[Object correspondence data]
Start of Block
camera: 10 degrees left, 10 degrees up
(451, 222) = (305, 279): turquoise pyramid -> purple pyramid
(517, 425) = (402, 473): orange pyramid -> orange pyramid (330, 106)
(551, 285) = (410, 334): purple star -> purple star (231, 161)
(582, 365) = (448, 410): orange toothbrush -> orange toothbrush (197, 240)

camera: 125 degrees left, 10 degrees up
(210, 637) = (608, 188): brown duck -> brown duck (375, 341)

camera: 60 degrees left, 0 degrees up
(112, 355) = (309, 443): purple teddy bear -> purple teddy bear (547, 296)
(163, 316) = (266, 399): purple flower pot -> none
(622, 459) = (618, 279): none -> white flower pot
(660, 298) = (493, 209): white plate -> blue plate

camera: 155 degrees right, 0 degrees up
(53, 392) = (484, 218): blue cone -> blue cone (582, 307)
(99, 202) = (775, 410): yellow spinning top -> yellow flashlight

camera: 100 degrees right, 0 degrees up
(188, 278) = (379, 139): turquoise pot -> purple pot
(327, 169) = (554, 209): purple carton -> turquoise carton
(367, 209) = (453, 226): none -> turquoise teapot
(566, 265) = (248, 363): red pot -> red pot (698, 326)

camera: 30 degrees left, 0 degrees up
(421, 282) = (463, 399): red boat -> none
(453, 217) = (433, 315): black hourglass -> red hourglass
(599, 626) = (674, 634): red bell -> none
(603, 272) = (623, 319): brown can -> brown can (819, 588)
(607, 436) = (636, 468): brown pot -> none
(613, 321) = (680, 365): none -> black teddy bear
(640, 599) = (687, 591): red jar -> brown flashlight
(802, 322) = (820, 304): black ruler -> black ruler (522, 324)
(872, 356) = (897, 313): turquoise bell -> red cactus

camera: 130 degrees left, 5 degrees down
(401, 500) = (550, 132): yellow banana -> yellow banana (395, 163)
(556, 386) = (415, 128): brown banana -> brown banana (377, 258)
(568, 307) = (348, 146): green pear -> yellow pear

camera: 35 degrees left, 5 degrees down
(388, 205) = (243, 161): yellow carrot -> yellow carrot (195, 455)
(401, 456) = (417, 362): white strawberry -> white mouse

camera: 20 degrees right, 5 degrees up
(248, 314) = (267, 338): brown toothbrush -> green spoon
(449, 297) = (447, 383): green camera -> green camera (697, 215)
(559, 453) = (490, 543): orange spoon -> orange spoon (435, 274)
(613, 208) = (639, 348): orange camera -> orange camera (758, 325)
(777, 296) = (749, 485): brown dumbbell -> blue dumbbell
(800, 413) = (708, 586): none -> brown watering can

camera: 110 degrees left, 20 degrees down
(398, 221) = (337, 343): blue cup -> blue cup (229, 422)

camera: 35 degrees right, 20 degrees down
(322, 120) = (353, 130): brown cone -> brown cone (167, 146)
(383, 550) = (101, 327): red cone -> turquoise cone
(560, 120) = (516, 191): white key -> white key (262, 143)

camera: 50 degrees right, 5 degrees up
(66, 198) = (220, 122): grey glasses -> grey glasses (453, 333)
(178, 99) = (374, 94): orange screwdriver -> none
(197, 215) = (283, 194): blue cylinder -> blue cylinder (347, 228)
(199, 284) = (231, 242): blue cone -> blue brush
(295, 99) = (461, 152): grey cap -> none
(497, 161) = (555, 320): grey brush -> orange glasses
End of Block
= Task goal =
Repeat the entries above exactly, leaving nothing out.

= Exercise response =
camera: 10 degrees left, 10 degrees up
(451, 222) = (305, 279): turquoise pyramid -> purple pyramid
(517, 425) = (402, 473): orange pyramid -> orange pyramid (330, 106)
(551, 285) = (410, 334): purple star -> purple star (231, 161)
(582, 365) = (448, 410): orange toothbrush -> orange toothbrush (197, 240)

camera: 125 degrees left, 10 degrees up
(210, 637) = (608, 188): brown duck -> brown duck (375, 341)

camera: 60 degrees left, 0 degrees up
(112, 355) = (309, 443): purple teddy bear -> purple teddy bear (547, 296)
(163, 316) = (266, 399): purple flower pot -> none
(622, 459) = (618, 279): none -> white flower pot
(660, 298) = (493, 209): white plate -> blue plate

camera: 155 degrees right, 0 degrees up
(53, 392) = (484, 218): blue cone -> blue cone (582, 307)
(99, 202) = (775, 410): yellow spinning top -> yellow flashlight

camera: 100 degrees right, 0 degrees up
(188, 278) = (379, 139): turquoise pot -> purple pot
(327, 169) = (554, 209): purple carton -> turquoise carton
(367, 209) = (453, 226): none -> turquoise teapot
(566, 265) = (248, 363): red pot -> red pot (698, 326)

camera: 30 degrees left, 0 degrees up
(421, 282) = (463, 399): red boat -> none
(453, 217) = (433, 315): black hourglass -> red hourglass
(599, 626) = (674, 634): red bell -> none
(603, 272) = (623, 319): brown can -> brown can (819, 588)
(607, 436) = (636, 468): brown pot -> none
(613, 321) = (680, 365): none -> black teddy bear
(640, 599) = (687, 591): red jar -> brown flashlight
(802, 322) = (820, 304): black ruler -> black ruler (522, 324)
(872, 356) = (897, 313): turquoise bell -> red cactus

camera: 130 degrees left, 5 degrees down
(401, 500) = (550, 132): yellow banana -> yellow banana (395, 163)
(556, 386) = (415, 128): brown banana -> brown banana (377, 258)
(568, 307) = (348, 146): green pear -> yellow pear

camera: 35 degrees left, 5 degrees down
(388, 205) = (243, 161): yellow carrot -> yellow carrot (195, 455)
(401, 456) = (417, 362): white strawberry -> white mouse

camera: 20 degrees right, 5 degrees up
(248, 314) = (267, 338): brown toothbrush -> green spoon
(449, 297) = (447, 383): green camera -> green camera (697, 215)
(559, 453) = (490, 543): orange spoon -> orange spoon (435, 274)
(613, 208) = (639, 348): orange camera -> orange camera (758, 325)
(777, 296) = (749, 485): brown dumbbell -> blue dumbbell
(800, 413) = (708, 586): none -> brown watering can

camera: 110 degrees left, 20 degrees down
(398, 221) = (337, 343): blue cup -> blue cup (229, 422)

camera: 35 degrees right, 20 degrees down
(322, 120) = (353, 130): brown cone -> brown cone (167, 146)
(383, 550) = (101, 327): red cone -> turquoise cone
(560, 120) = (516, 191): white key -> white key (262, 143)

camera: 50 degrees right, 5 degrees up
(66, 198) = (220, 122): grey glasses -> grey glasses (453, 333)
(178, 99) = (374, 94): orange screwdriver -> none
(197, 215) = (283, 194): blue cylinder -> blue cylinder (347, 228)
(199, 284) = (231, 242): blue cone -> blue brush
(295, 99) = (461, 152): grey cap -> none
(497, 161) = (555, 320): grey brush -> orange glasses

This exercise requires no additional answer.